# [EXERCISE GOAL]
Find each line in the rows below that contains the string "source", and copy those lines out in full.

# [PROVIDED DATA]
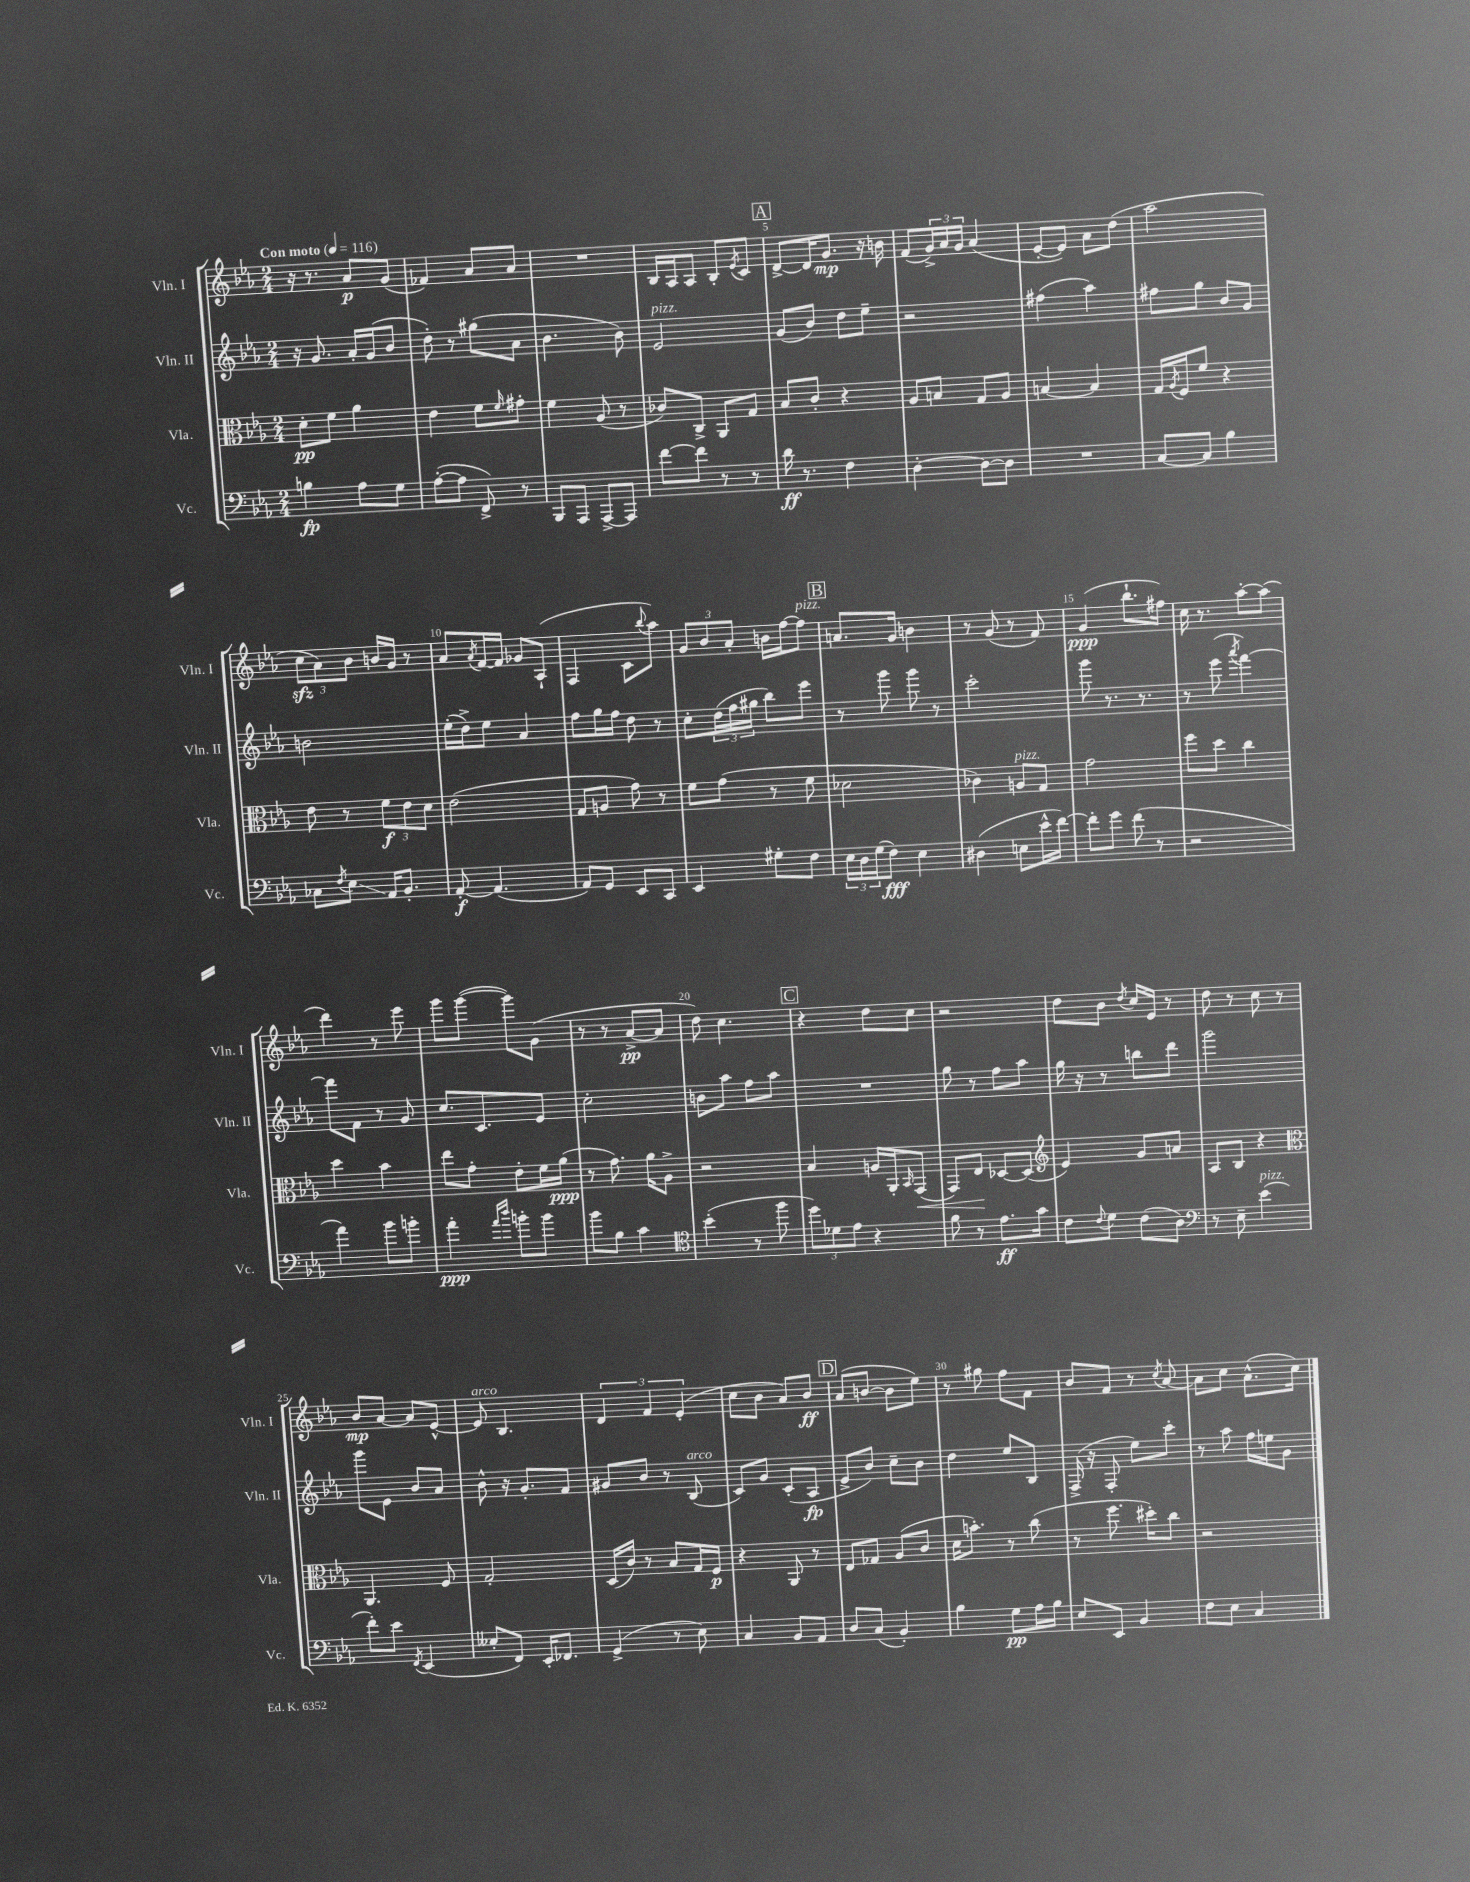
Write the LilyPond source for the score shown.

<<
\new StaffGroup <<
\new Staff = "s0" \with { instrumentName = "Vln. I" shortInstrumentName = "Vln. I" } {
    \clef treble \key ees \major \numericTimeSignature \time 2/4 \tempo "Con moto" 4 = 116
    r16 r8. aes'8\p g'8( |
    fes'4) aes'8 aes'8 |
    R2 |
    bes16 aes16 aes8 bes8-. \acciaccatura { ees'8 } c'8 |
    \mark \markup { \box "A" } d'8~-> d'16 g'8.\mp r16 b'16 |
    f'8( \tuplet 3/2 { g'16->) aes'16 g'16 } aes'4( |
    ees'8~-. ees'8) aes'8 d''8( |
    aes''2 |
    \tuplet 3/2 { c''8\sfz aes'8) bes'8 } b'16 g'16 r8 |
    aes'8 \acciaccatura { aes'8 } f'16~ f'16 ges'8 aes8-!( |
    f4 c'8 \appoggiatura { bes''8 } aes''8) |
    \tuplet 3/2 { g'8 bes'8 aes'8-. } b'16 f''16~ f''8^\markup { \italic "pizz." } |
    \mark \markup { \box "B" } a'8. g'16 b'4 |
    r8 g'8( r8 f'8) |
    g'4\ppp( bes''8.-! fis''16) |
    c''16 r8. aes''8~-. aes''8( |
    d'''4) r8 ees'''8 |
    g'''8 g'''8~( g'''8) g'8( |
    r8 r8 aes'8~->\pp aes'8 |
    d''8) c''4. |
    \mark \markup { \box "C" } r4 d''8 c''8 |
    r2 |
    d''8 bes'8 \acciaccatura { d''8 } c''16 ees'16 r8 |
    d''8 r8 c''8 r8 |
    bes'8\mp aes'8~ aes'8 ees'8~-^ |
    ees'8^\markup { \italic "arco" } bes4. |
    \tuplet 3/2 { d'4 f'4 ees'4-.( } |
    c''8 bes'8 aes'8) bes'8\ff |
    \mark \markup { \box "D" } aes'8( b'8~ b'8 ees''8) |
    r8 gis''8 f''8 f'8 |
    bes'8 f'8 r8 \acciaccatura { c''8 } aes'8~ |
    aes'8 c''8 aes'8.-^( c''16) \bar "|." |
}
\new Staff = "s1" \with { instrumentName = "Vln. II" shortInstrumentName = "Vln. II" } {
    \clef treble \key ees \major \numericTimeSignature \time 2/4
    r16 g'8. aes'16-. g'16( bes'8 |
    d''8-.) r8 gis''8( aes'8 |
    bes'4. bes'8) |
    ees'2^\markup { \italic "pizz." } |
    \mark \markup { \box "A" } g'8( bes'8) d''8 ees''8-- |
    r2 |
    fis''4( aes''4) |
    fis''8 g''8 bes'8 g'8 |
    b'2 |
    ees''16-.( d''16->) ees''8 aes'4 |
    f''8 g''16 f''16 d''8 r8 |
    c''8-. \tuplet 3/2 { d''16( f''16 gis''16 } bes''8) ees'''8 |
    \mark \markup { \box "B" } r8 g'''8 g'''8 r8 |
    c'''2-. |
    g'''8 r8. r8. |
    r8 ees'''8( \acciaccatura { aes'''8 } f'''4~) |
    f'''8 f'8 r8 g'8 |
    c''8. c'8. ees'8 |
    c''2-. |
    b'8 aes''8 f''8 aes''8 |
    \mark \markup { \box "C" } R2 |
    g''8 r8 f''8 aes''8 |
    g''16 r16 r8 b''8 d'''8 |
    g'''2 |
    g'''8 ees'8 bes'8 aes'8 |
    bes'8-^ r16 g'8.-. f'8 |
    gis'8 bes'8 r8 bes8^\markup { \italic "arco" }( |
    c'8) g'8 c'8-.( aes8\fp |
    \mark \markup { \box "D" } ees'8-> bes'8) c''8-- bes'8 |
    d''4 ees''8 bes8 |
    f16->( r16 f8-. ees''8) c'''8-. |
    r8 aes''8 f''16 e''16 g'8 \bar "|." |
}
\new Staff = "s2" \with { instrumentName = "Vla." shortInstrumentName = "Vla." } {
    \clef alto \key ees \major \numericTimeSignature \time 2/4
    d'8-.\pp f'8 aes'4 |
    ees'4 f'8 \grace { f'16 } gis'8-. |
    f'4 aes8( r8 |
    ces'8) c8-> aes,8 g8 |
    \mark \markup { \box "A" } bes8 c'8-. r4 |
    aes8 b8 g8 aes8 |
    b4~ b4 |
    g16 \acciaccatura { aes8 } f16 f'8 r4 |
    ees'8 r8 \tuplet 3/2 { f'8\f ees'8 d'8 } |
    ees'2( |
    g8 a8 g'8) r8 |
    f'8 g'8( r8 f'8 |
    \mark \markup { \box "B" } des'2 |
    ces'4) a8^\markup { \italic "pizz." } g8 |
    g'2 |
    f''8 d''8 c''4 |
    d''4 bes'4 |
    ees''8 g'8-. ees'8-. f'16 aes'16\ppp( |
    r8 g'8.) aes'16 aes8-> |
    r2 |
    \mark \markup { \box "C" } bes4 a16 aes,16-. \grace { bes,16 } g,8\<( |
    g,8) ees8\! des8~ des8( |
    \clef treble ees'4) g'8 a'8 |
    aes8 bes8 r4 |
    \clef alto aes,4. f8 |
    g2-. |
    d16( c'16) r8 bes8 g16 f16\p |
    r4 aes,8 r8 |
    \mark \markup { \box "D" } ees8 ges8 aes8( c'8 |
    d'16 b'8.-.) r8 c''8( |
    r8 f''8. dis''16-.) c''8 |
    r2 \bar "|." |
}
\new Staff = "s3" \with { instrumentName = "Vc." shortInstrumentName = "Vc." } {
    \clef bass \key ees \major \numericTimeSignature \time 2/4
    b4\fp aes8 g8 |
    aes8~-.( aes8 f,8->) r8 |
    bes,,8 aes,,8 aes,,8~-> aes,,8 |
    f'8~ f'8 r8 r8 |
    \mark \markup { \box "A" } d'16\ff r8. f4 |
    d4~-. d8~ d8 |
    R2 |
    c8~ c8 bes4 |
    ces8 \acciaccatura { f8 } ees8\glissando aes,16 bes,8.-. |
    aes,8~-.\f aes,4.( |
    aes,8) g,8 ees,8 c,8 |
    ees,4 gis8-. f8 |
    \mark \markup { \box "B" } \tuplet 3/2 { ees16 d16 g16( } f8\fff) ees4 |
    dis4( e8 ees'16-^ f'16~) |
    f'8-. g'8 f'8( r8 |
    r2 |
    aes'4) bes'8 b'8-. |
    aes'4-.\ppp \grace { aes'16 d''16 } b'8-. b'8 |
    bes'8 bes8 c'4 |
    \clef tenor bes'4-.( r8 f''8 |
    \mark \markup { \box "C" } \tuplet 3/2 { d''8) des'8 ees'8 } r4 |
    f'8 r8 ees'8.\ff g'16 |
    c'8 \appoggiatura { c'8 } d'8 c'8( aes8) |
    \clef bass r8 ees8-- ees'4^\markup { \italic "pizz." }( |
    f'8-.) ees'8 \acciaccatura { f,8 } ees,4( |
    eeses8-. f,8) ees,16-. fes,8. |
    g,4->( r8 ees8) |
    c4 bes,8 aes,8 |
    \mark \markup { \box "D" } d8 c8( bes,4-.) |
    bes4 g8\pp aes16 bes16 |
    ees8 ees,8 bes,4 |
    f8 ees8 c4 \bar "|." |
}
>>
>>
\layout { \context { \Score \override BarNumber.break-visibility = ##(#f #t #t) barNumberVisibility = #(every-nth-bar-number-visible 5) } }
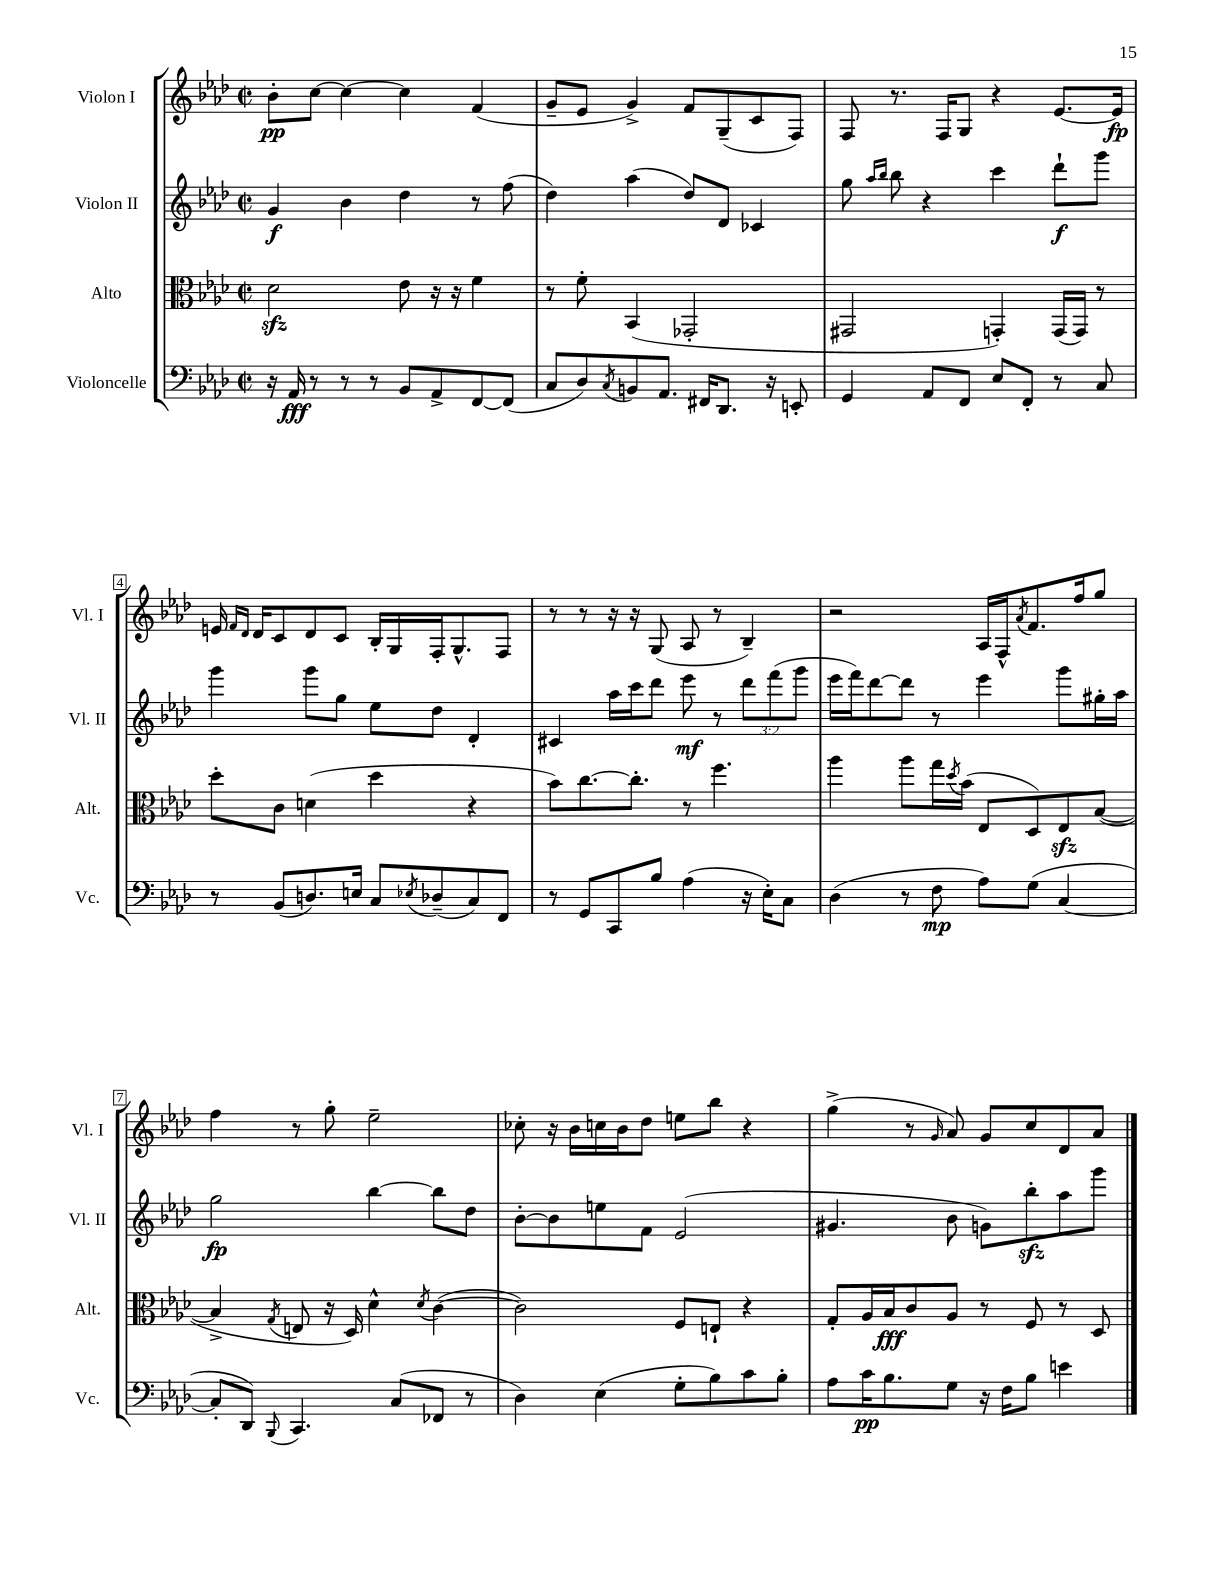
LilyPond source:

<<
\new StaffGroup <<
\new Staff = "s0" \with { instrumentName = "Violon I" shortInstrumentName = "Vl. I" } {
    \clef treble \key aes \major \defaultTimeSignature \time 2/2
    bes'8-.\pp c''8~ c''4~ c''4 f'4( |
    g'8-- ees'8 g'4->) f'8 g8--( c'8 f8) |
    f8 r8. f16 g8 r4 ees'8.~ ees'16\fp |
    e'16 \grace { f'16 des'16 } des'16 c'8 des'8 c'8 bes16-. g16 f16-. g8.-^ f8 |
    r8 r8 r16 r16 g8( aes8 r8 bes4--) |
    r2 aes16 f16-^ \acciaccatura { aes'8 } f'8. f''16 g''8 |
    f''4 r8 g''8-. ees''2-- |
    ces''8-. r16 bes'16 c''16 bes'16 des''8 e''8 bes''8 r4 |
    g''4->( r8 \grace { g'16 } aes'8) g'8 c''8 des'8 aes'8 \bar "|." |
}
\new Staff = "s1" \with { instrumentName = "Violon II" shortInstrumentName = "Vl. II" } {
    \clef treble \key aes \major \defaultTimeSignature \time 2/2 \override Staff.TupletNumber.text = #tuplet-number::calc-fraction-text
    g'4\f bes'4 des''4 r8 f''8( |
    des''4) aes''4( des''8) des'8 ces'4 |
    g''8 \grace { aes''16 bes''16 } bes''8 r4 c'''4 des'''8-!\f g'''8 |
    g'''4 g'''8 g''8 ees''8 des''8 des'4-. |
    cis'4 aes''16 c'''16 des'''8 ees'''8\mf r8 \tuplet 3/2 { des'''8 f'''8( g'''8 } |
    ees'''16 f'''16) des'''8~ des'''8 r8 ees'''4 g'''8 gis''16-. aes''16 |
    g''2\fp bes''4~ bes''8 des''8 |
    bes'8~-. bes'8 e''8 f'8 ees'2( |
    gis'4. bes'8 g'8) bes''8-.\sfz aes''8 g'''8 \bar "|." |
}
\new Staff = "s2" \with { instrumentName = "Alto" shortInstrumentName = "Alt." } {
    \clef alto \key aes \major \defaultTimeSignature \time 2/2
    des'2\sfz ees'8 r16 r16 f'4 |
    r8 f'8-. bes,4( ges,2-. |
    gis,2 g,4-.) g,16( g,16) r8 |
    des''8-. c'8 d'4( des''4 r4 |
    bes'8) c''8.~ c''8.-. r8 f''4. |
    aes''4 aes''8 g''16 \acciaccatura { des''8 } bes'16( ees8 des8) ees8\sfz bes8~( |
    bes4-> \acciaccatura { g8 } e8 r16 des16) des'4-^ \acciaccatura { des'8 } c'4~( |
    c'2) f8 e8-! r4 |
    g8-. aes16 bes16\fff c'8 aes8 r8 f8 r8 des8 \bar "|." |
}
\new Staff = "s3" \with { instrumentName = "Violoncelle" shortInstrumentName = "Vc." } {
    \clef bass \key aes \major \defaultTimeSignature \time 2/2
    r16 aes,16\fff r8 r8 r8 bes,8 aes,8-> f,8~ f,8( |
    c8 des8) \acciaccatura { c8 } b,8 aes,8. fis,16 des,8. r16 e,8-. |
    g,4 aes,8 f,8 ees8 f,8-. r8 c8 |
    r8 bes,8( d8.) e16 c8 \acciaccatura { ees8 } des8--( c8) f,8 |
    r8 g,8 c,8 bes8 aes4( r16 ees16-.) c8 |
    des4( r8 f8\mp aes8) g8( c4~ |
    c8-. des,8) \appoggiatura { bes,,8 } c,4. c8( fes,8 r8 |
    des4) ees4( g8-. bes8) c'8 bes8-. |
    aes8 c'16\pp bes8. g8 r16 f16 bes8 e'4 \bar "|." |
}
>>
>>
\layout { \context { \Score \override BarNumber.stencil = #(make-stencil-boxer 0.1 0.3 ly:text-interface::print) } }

# [COMPLETED TASK]
Write the LilyPond source for the score shown.
LilyPond source:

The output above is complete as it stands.